▶ **Dataset items**:
=======
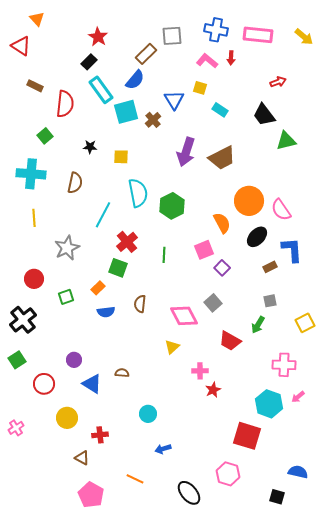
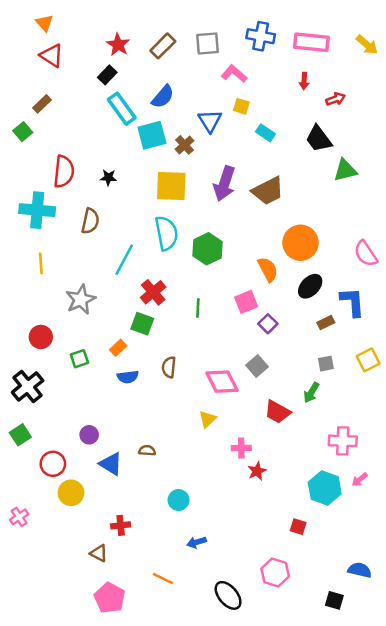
red triangle: (21, 46) -> (52, 56), moved
brown rectangle: (146, 54) -> (163, 46), moved
red arrow: (231, 58) -> (304, 81), moved
pink L-shape: (207, 61) -> (234, 74), moved
brown rectangle: (35, 86) -> (42, 104), turned -70
red semicircle: (65, 104) -> (64, 172), moved
green square: (45, 136) -> (23, 132), moved
yellow square: (121, 157) -> (171, 186), moved, size x1.8
pink semicircle: (281, 210) -> (366, 254), moved
yellow square: (305, 323) -> (368, 360), moved
yellow circle: (67, 418) -> (71, 493), moved
red square: (247, 436) -> (298, 527), size x0.5

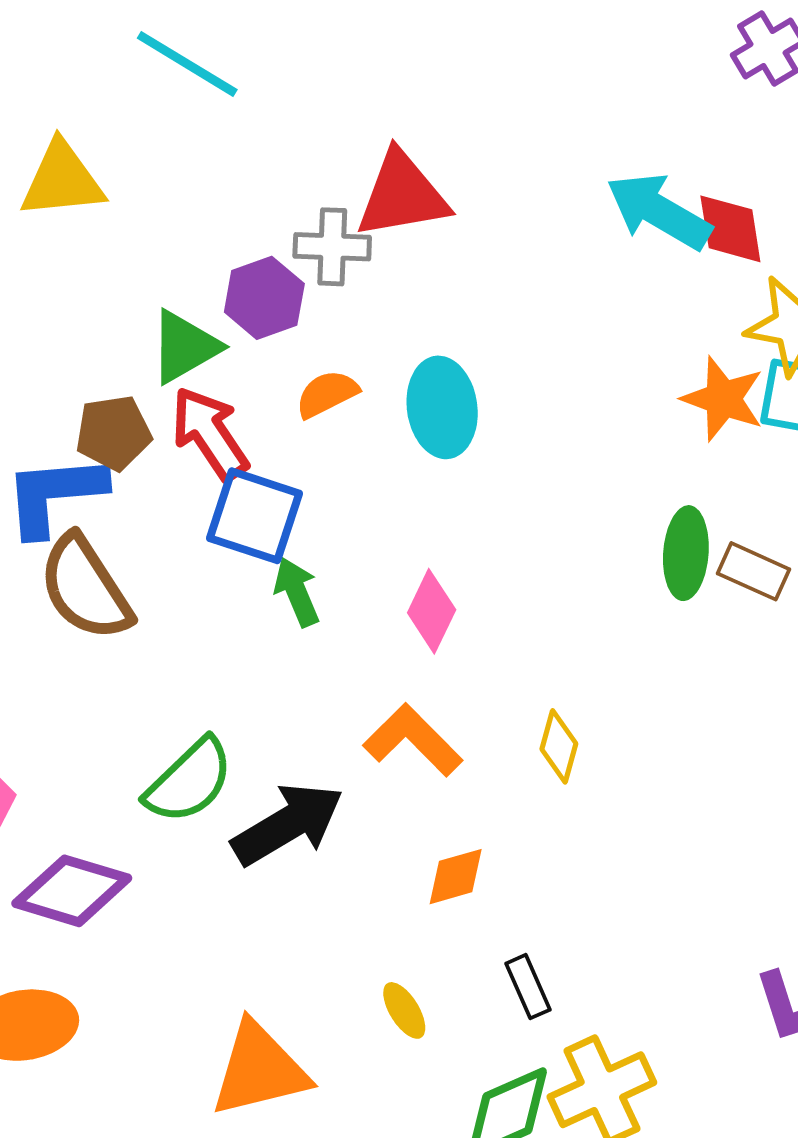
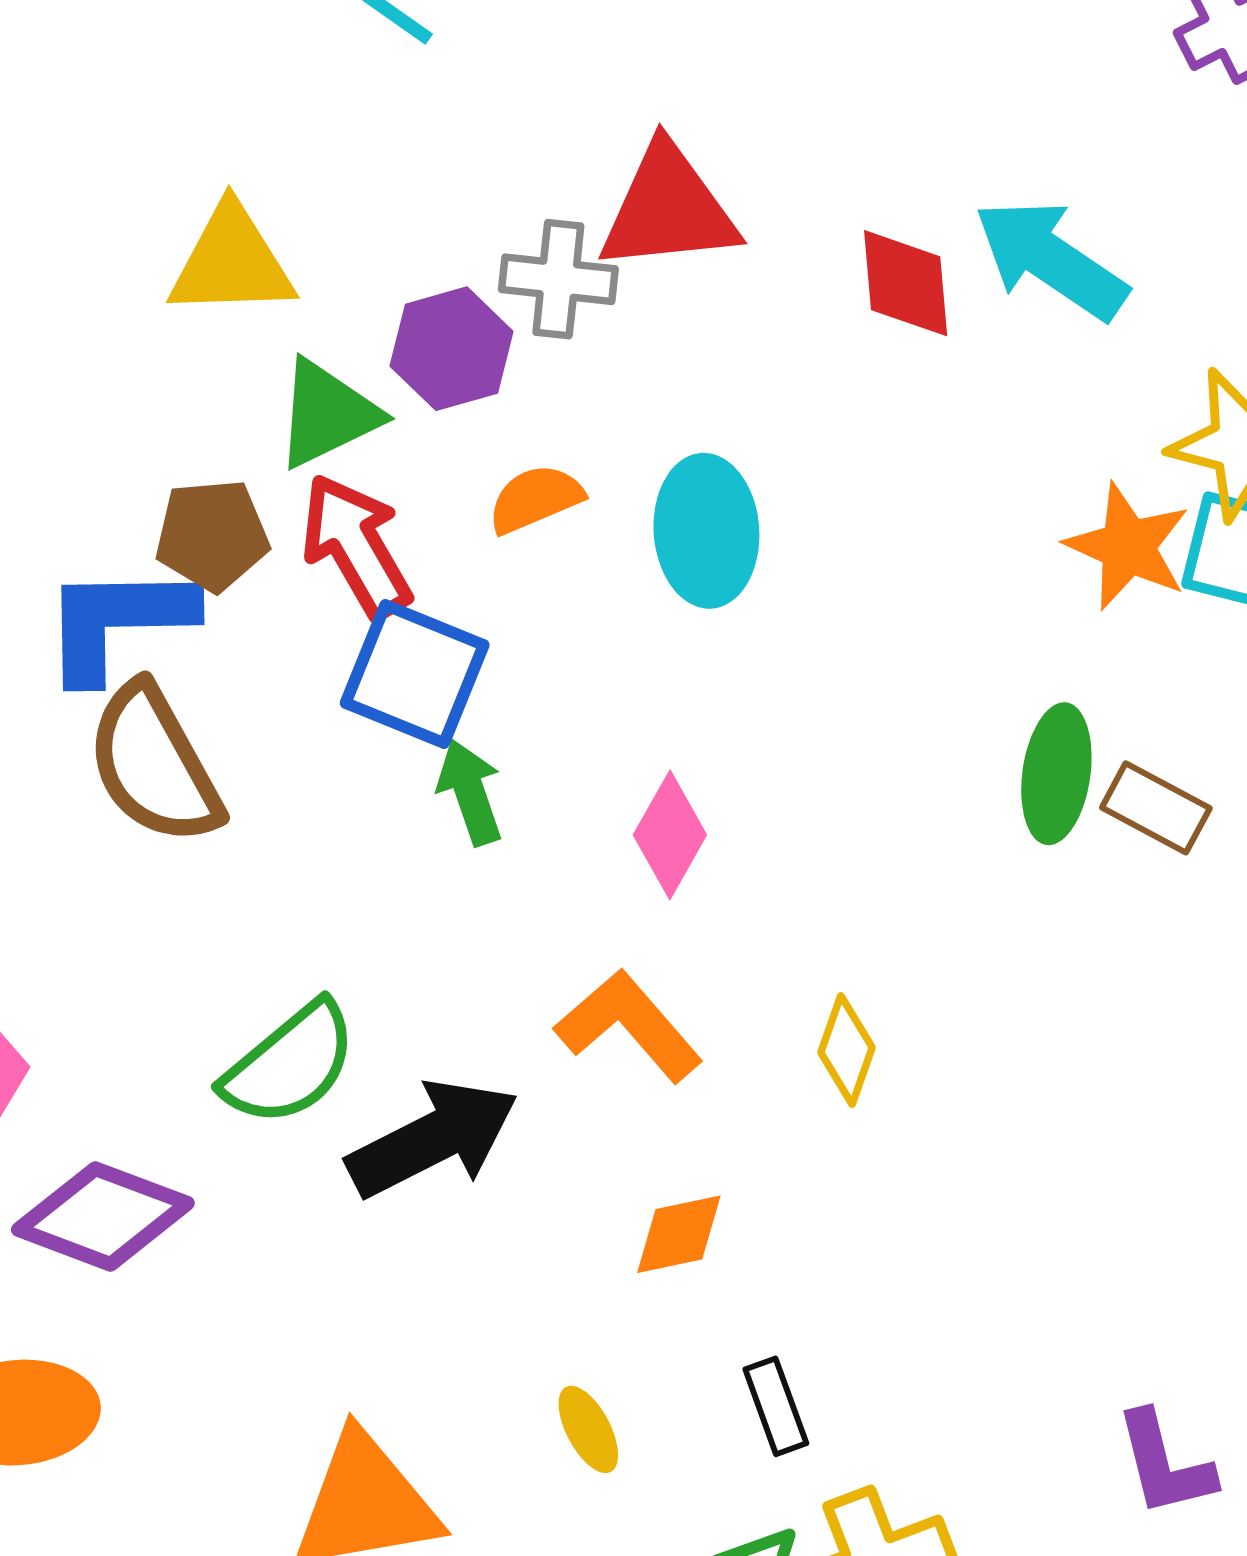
yellow triangle: (62, 180) -> (232, 262), moved
red diamond: (730, 229) -> (906, 283), moved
=======
▶ **PROMPT**: Copy every line in the data above that has the string "brown" in it.

▶ **ANSWER TO THE PROBLEM**:
brown rectangle: (146, 54) -> (163, 46), moved
brown rectangle: (35, 86) -> (42, 104), turned -70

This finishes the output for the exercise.